[Revision tracking records]

********************

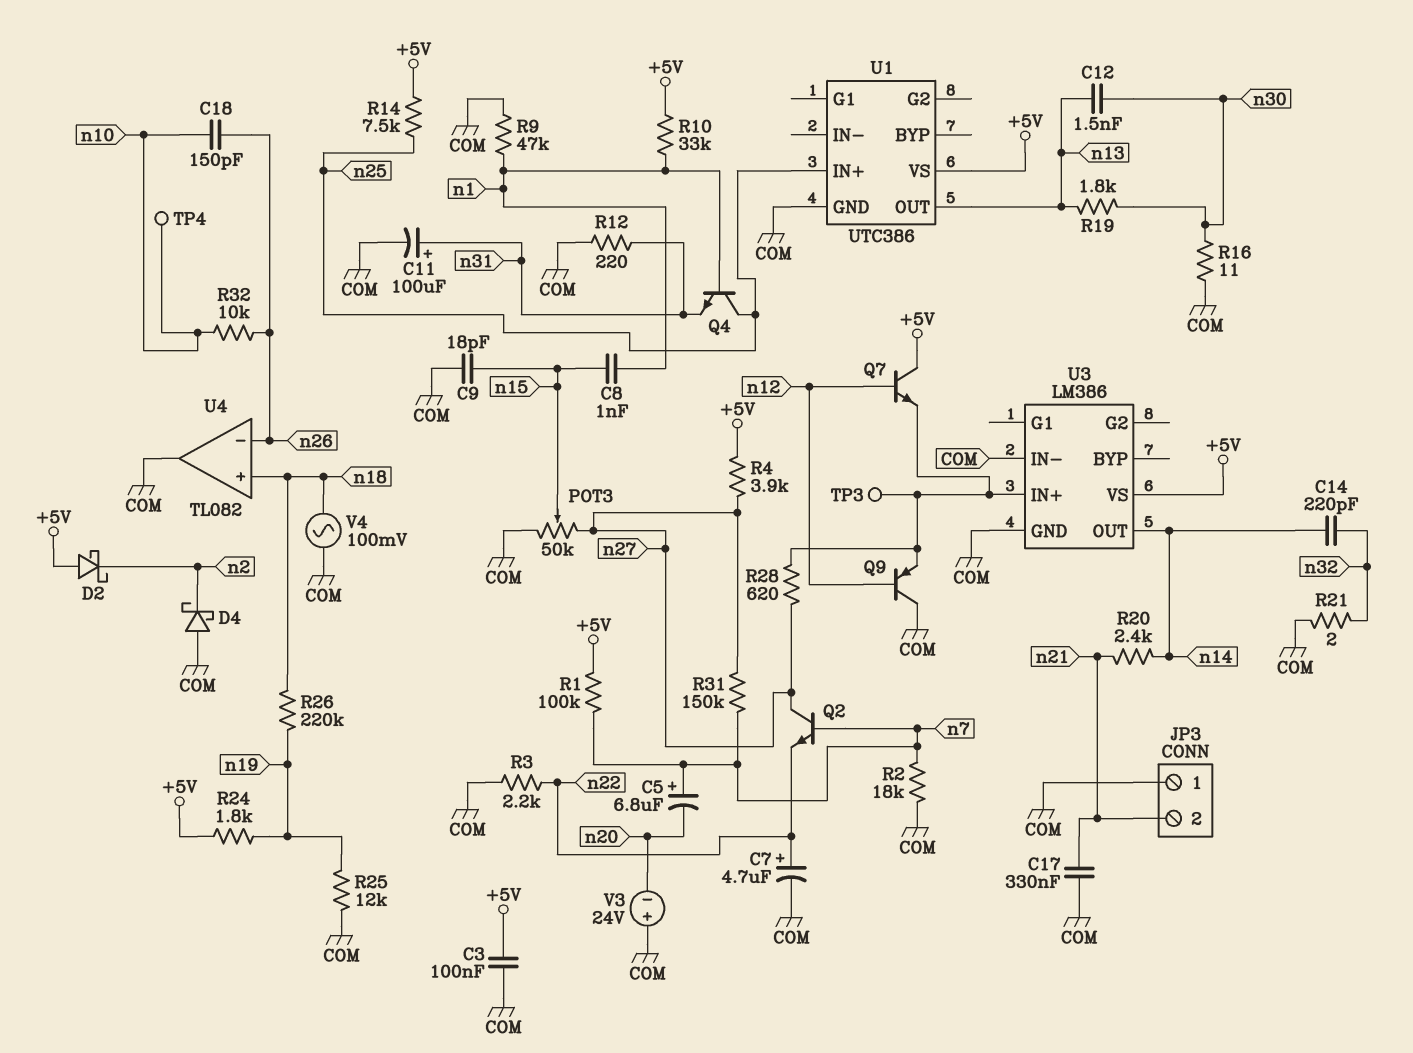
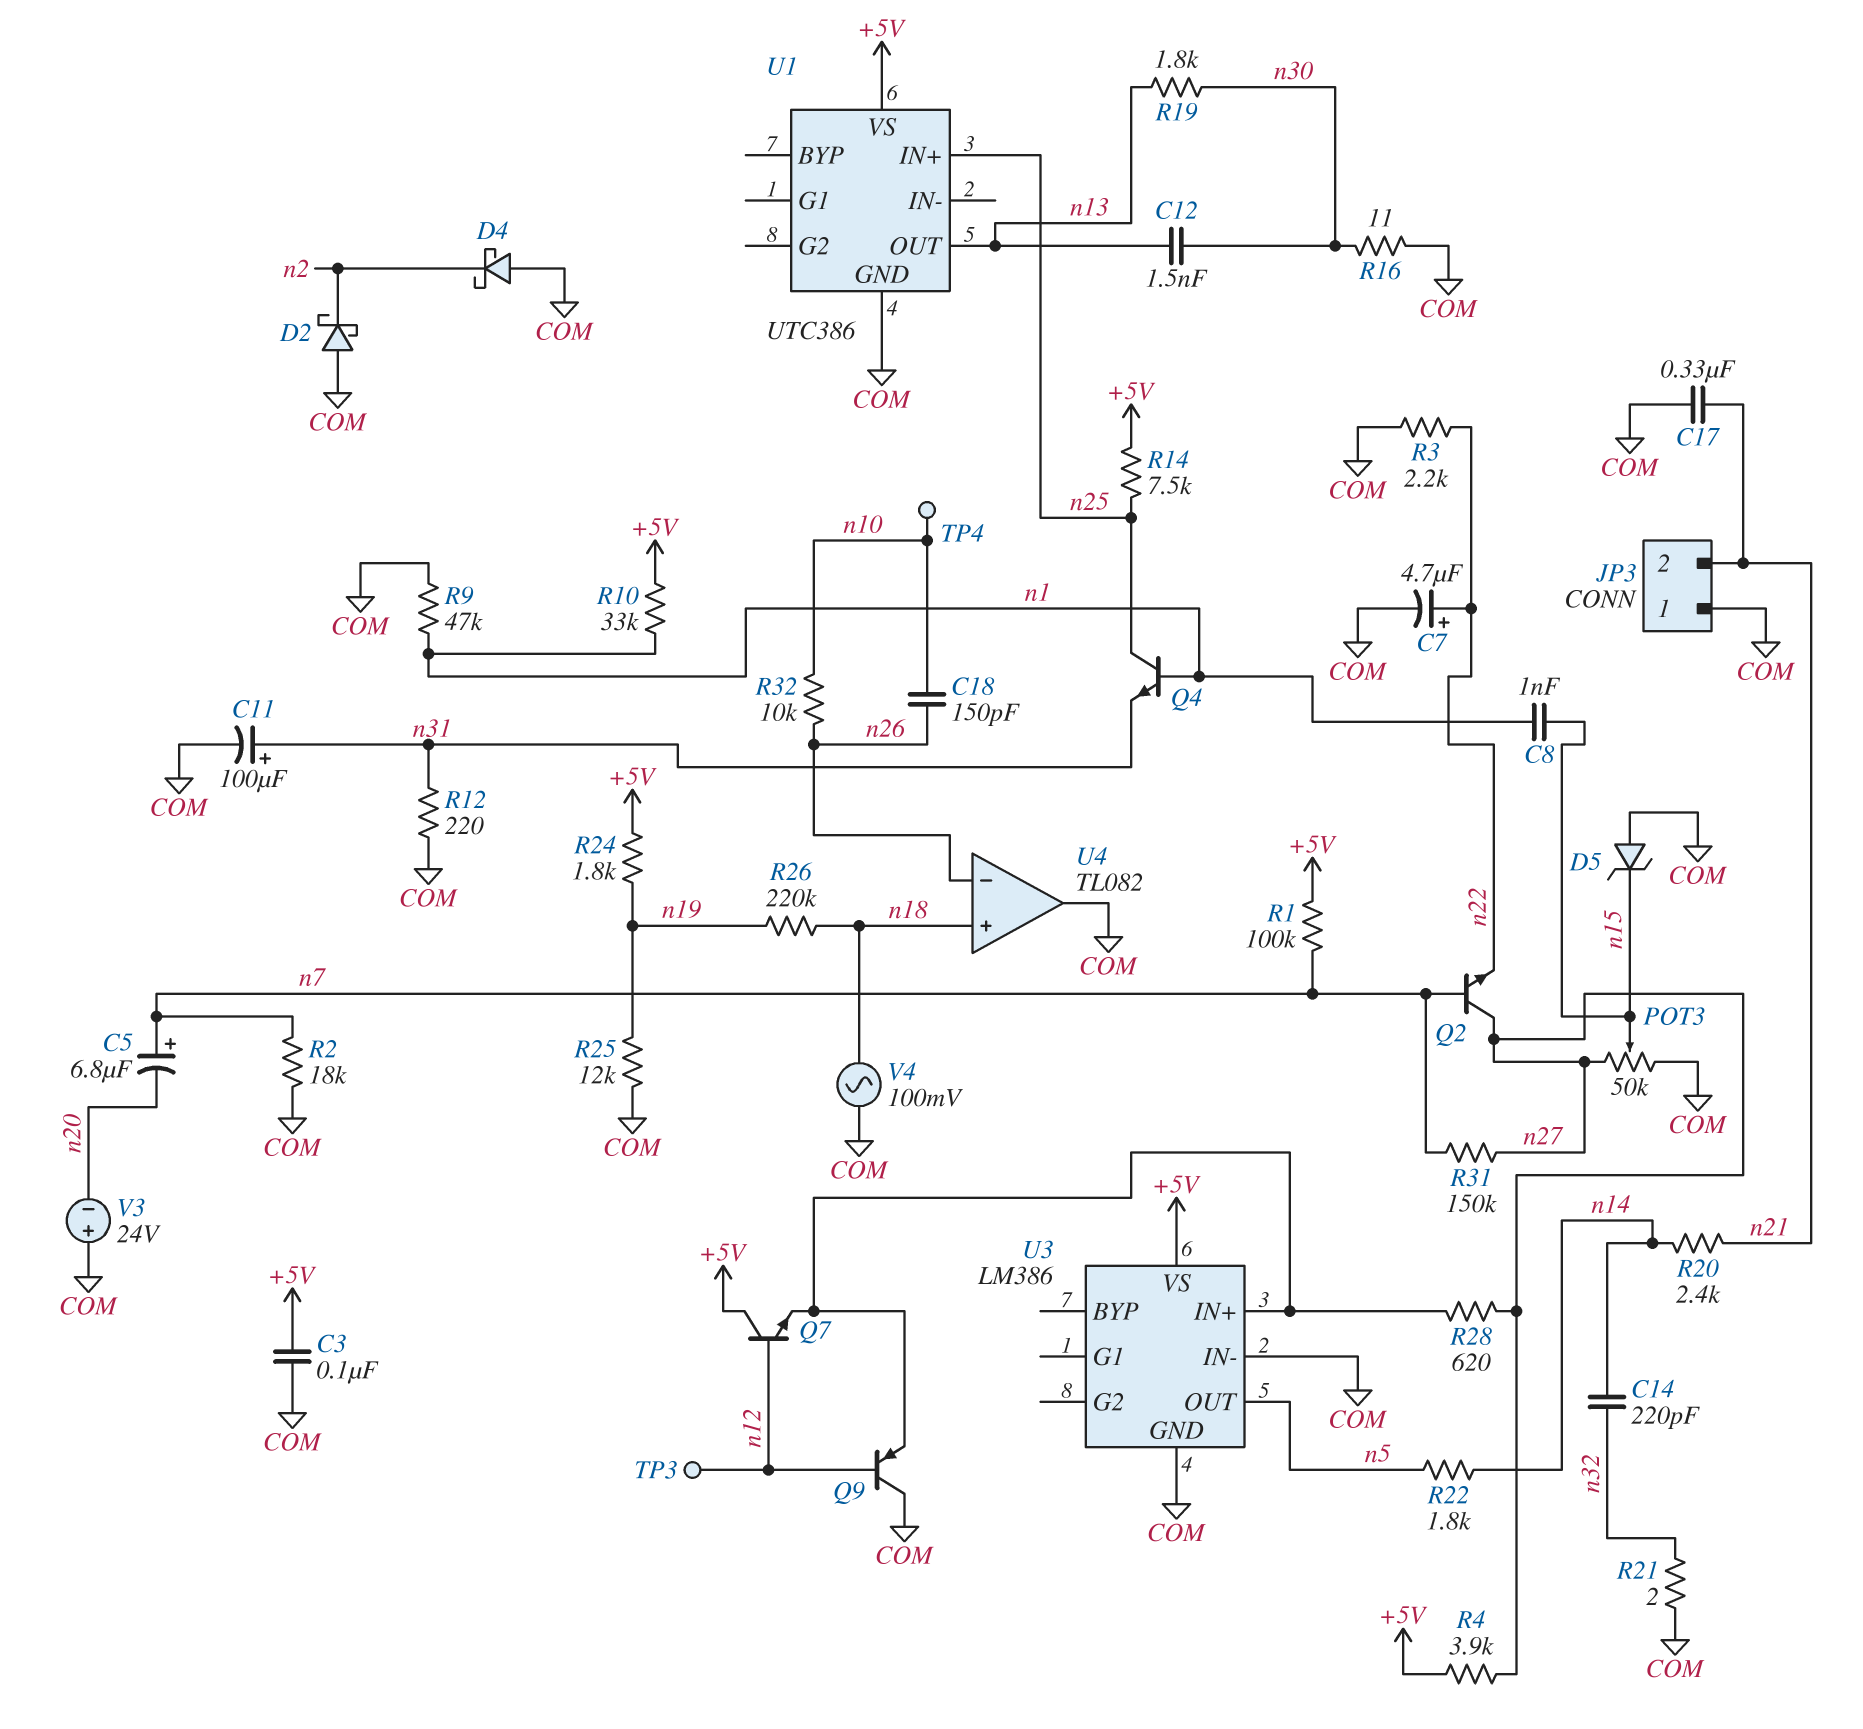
C9: 18pF (COM, n15) -> none
D2: schottky (A +5V, K n2) -> schottky (A COM, K n2)
D5: none -> zener (A COM, K n15)
R22: none -> 1.8k (n5, n14)
TP3: test point (U3/IN+) -> test point (n12)
U3 pin OUT: n14 -> n5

********************

• _ASSIGNMENT_
In the data above, each line holding "none" is to be found and copied.

• _COMPLETED TASK_
C9: 18pF (COM, n15) -> none
D5: none -> zener (A COM, K n15)
R22: none -> 1.8k (n5, n14)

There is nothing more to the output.